Set the data down again so that every line matches exactly.

• [Material for this exercise]
================================

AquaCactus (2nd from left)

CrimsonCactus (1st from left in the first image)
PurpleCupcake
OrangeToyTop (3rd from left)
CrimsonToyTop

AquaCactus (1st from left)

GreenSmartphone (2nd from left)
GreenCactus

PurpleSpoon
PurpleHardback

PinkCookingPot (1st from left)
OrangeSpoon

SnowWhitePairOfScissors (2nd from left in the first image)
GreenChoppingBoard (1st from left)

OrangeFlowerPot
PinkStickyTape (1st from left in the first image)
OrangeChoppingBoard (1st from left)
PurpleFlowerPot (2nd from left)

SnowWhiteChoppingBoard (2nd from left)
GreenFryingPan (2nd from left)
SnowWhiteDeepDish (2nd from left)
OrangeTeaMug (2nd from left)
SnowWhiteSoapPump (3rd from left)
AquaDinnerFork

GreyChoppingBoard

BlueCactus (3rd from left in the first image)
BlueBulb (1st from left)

================================

• [Answer to the problem]
AquaCactus (2nd from left)

CrimsonCactus (1st from left in the first image)
PurpleCupcake
OrangeToyTop (3rd from left)
CrimsonToyTop

AquaCactus (1st from left)

GreenSmartphone (2nd from left)
GreenCactus

PurpleSpoon
PurpleHardback

PinkCookingPot (1st from left)
OrangeSpoon

SnowWhitePairOfScissors (2nd from left in the first image)
GreenChoppingBoard (1st from left)

OrangeFlowerPot
PinkStickyTape (1st from left in the first image)
OrangeChoppingBoard (1st from left)
PurpleFlowerPot (2nd from left)

SnowWhiteChoppingBoard (2nd from left)
GreenFryingPan (2nd from left)
SnowWhiteDeepDish (2nd from left)
OrangeTeaMug (2nd from left)
SnowWhiteSoapPump (3rd from left)
AquaDinnerFork

GreyChoppingBoard

BlueCactus (3rd from left in the first image)
BlueBulb (1st from left)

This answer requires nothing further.